*** Material for this exercise Section Begins ***

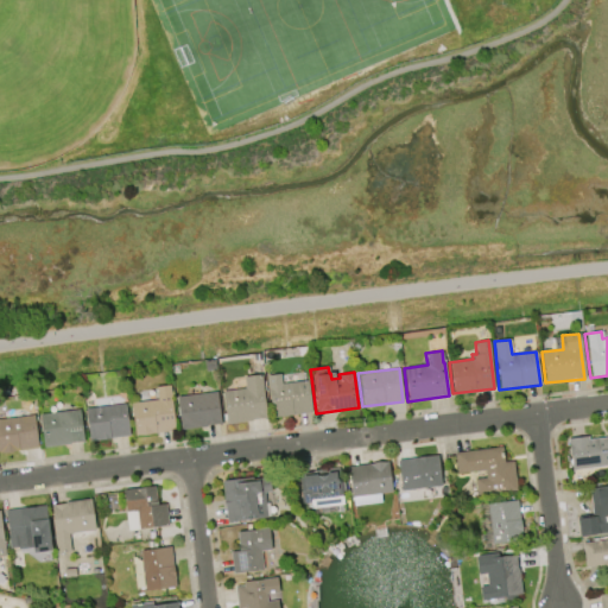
[(222,392),(245,388),(244,377),(260,374),(266,419),(226,424),(222,392)]
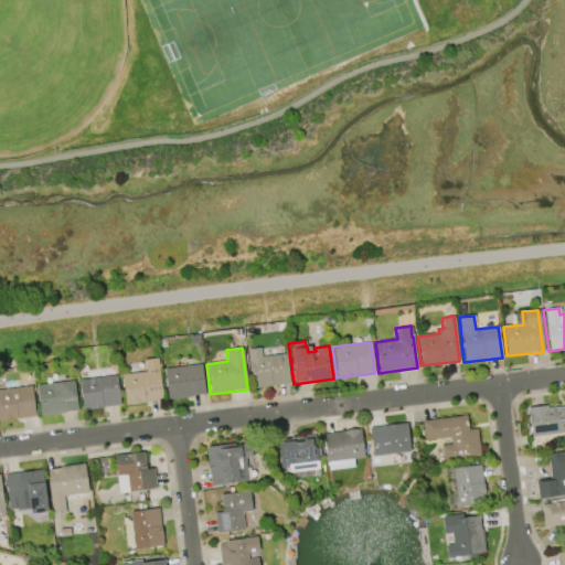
[(246,349),(259,348),(260,356),(285,353),(288,383),(251,387),(246,349)]
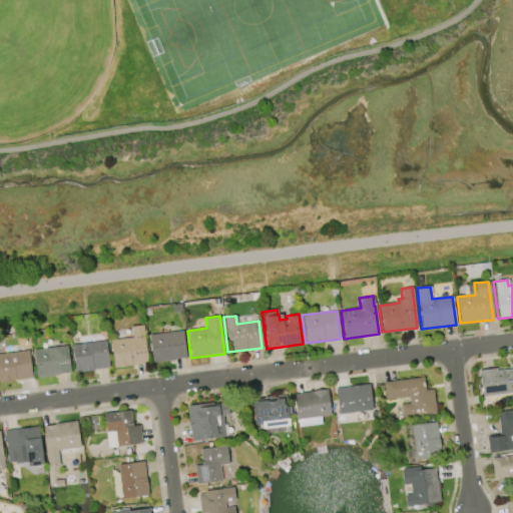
[(110,341),(132,338),(131,327),(143,325),(147,364),(113,368),(110,341)]
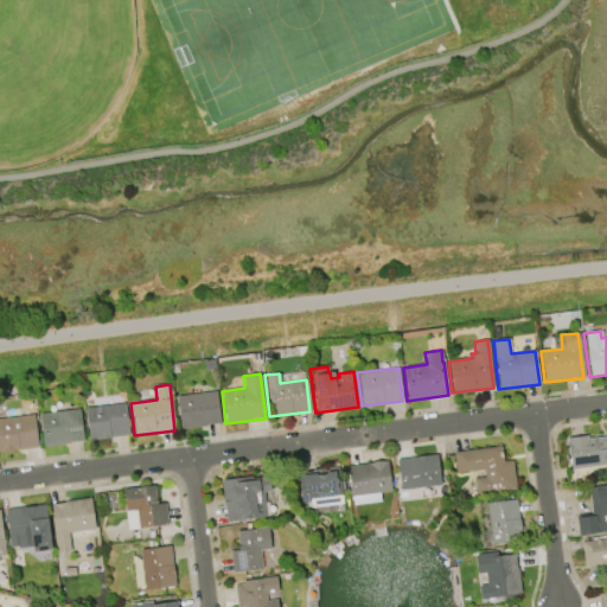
[(177,396),(216,391),(221,423),(180,428),(177,396)]
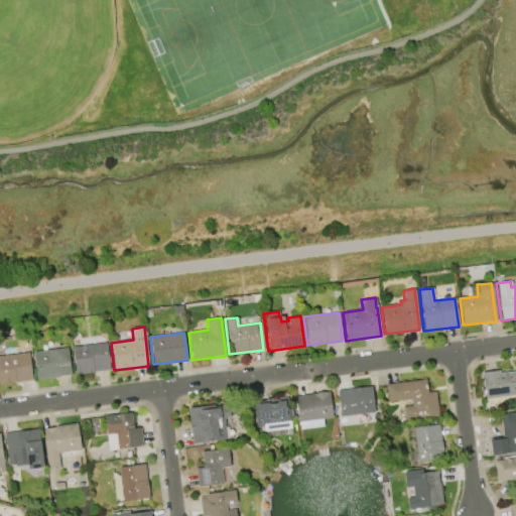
[(72,347),(106,343),(109,370),(75,374),(72,347)]
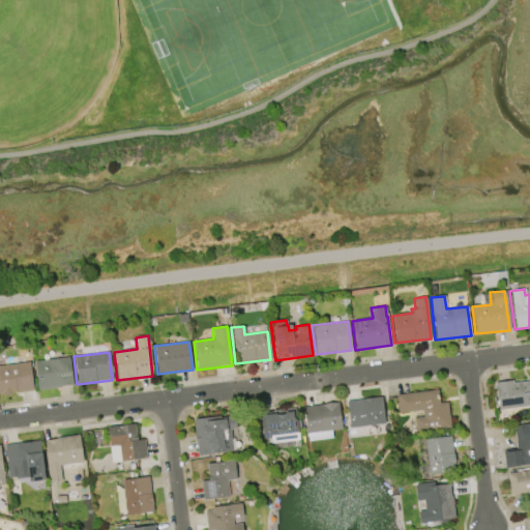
[(33,361),(68,357),(72,386),(37,390),(33,361)]
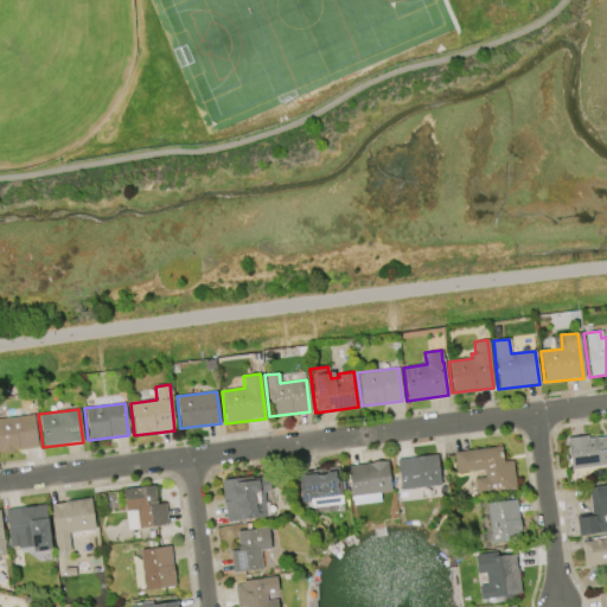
[(38,447),(0,452),(0,419),(34,415),(38,447)]
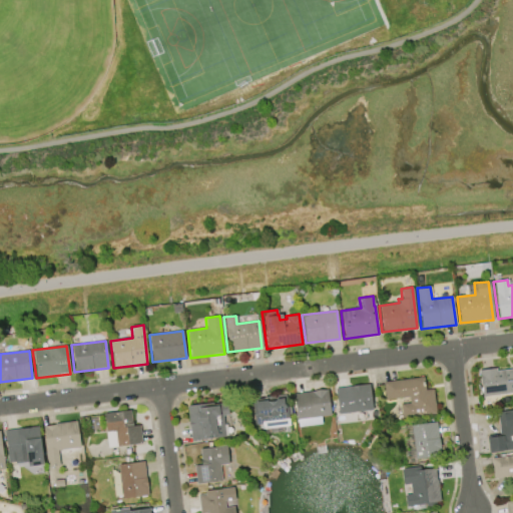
[(496,371),(512,369),(512,392),(482,397),(479,375),(478,375),(477,371),(496,368),(496,371)]
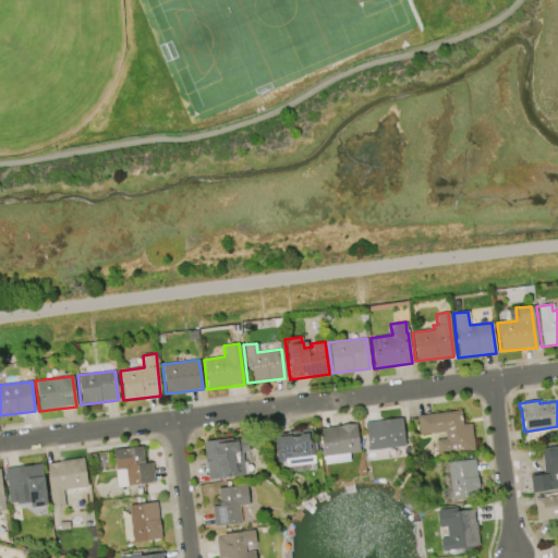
[(416,415),(460,411),(462,424),(470,423),(473,450),(437,455),(436,439),(445,438),(444,432),(419,435),(416,415)]
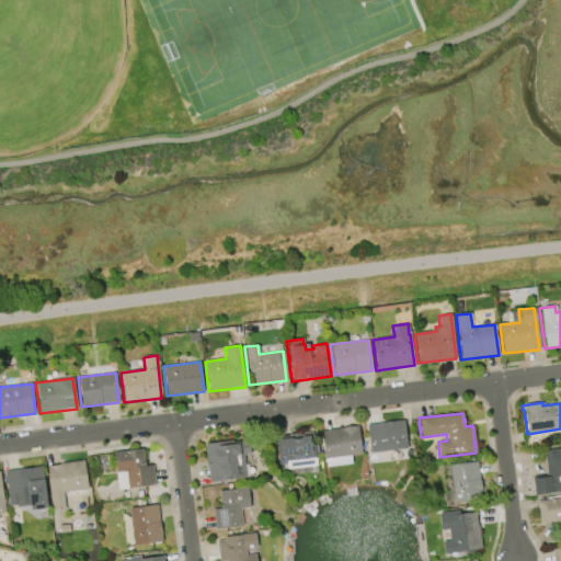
[(407,448),(368,453),(365,425),(403,420),(407,448)]
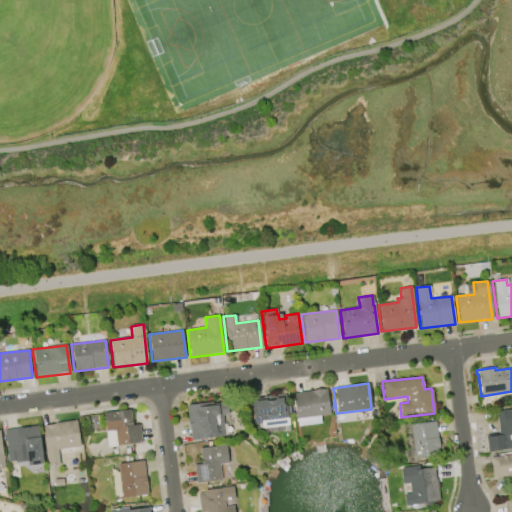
[(292,393),(326,389),(329,414),(319,416),(320,423),(296,426),(292,393)]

*** Material for this exercise Section Ends ***

** Task item **
All lines from the one holding "[(38,447),(0,452),(0,419),(34,415),(38,447)]" through the last line of the records need to be copied exactly, both ends included, and the pictures left behind.

** Solution to this problem **
[(38,447),(0,452),(0,419),(34,415),(38,447)]
[(496,371),(512,369),(512,392),(482,397),(479,375),(478,375),(477,371),(496,368),(496,371)]
[(416,415),(460,411),(462,424),(470,423),(473,450),(437,455),(436,439),(445,438),(444,432),(419,435),(416,415)]
[(407,448),(368,453),(365,425),(403,420),(407,448)]
[(292,393),(326,389),(329,414),(319,416),(320,423),(296,426),(292,393)]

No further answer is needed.